WHAT IS BEING ASKED: Would you return each entry exactly as written, omitting any pictures?

(Source data)
= = = = = = =
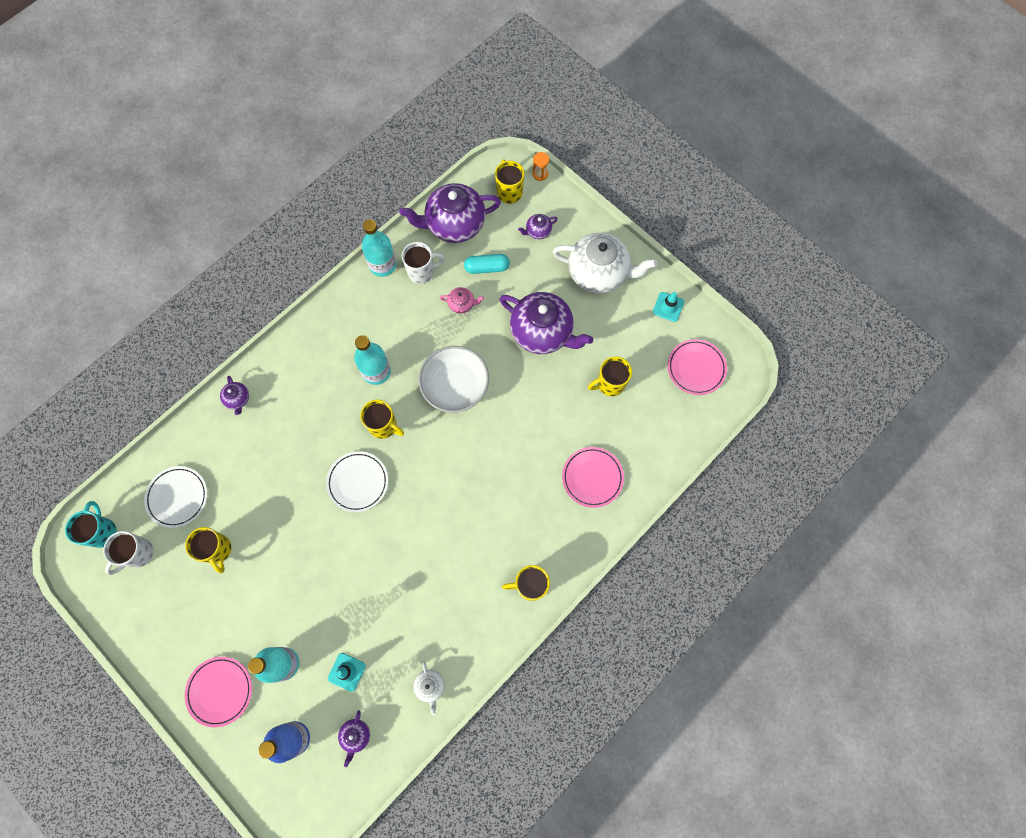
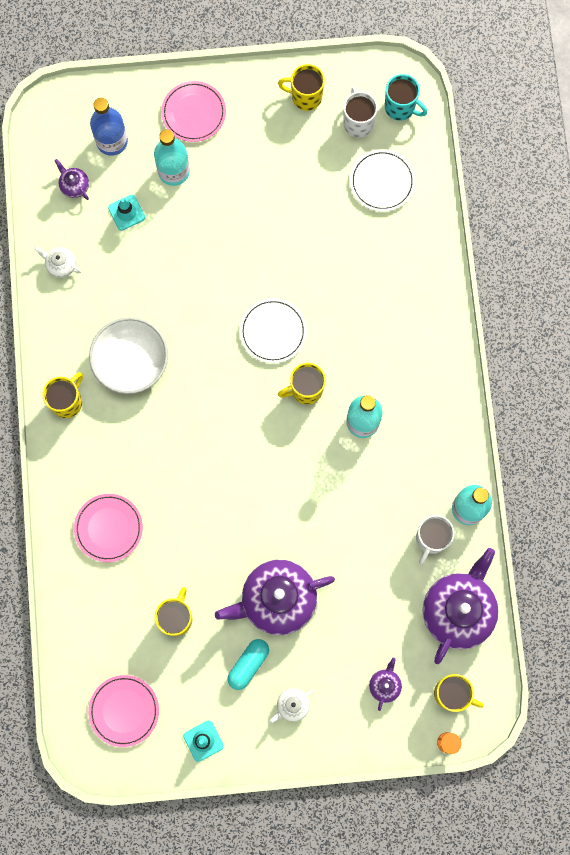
camera: 130 degrees right, 5 degrees up
(217, 550) = (309, 183): yellow mug -> yellow mug (305, 97)
(238, 399) = (434, 287): purple teapot -> none
(455, 386) = (291, 479): white bowl -> white bowl (131, 361)
(462, 304) = (367, 549): pink teapot -> none
(487, 268) = (385, 603): turquoise capsule -> turquoise capsule (248, 664)
(598, 273) = (292, 705): white teapot -> white teapot, size x0.43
= = = = = = =
SOLUTION TO THE PROBLEM:
camera: 130 degrees right, 5 degrees up
(217, 550) = (309, 183): yellow mug -> yellow mug (305, 97)
(238, 399) = (434, 287): purple teapot -> none
(455, 386) = (291, 479): white bowl -> white bowl (131, 361)
(462, 304) = (367, 549): pink teapot -> none
(487, 268) = (385, 603): turquoise capsule -> turquoise capsule (248, 664)
(598, 273) = (292, 705): white teapot -> white teapot, size x0.43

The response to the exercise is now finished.